Start of Records for the exercise

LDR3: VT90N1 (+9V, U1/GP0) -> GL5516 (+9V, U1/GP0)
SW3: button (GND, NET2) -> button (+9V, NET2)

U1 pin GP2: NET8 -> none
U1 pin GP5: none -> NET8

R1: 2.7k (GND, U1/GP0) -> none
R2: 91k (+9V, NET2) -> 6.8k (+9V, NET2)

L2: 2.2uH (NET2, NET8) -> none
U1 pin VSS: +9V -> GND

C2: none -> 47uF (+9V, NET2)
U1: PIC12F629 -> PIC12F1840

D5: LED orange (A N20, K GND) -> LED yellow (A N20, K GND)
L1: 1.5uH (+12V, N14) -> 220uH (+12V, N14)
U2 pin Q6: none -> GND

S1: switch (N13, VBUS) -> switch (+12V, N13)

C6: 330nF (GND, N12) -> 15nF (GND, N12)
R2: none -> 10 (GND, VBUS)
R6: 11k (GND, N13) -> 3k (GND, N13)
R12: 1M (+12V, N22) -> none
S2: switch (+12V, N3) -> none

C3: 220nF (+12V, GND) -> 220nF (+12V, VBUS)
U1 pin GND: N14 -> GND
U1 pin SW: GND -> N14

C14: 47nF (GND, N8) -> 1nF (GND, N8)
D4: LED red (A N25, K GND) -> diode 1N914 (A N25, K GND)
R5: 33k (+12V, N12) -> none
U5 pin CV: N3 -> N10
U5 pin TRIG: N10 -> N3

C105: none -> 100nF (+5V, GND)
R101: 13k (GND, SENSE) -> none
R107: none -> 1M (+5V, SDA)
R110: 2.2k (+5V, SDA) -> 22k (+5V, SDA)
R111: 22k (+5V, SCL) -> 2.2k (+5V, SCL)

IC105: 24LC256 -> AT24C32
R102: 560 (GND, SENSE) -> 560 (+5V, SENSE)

End of Records for the exercise

**Exercise instructions**
Could you output each line above exactly as it was given?

**Solved problem**
LDR3: VT90N1 (+9V, U1/GP0) -> GL5516 (+9V, U1/GP0)
SW3: button (GND, NET2) -> button (+9V, NET2)

U1 pin GP2: NET8 -> none
U1 pin GP5: none -> NET8

R1: 2.7k (GND, U1/GP0) -> none
R2: 91k (+9V, NET2) -> 6.8k (+9V, NET2)

L2: 2.2uH (NET2, NET8) -> none
U1 pin VSS: +9V -> GND

C2: none -> 47uF (+9V, NET2)
U1: PIC12F629 -> PIC12F1840

D5: LED orange (A N20, K GND) -> LED yellow (A N20, K GND)
L1: 1.5uH (+12V, N14) -> 220uH (+12V, N14)
U2 pin Q6: none -> GND

S1: switch (N13, VBUS) -> switch (+12V, N13)

C6: 330nF (GND, N12) -> 15nF (GND, N12)
R2: none -> 10 (GND, VBUS)
R6: 11k (GND, N13) -> 3k (GND, N13)
R12: 1M (+12V, N22) -> none
S2: switch (+12V, N3) -> none

C3: 220nF (+12V, GND) -> 220nF (+12V, VBUS)
U1 pin GND: N14 -> GND
U1 pin SW: GND -> N14

C14: 47nF (GND, N8) -> 1nF (GND, N8)
D4: LED red (A N25, K GND) -> diode 1N914 (A N25, K GND)
R5: 33k (+12V, N12) -> none
U5 pin CV: N3 -> N10
U5 pin TRIG: N10 -> N3

C105: none -> 100nF (+5V, GND)
R101: 13k (GND, SENSE) -> none
R107: none -> 1M (+5V, SDA)
R110: 2.2k (+5V, SDA) -> 22k (+5V, SDA)
R111: 22k (+5V, SCL) -> 2.2k (+5V, SCL)

IC105: 24LC256 -> AT24C32
R102: 560 (GND, SENSE) -> 560 (+5V, SENSE)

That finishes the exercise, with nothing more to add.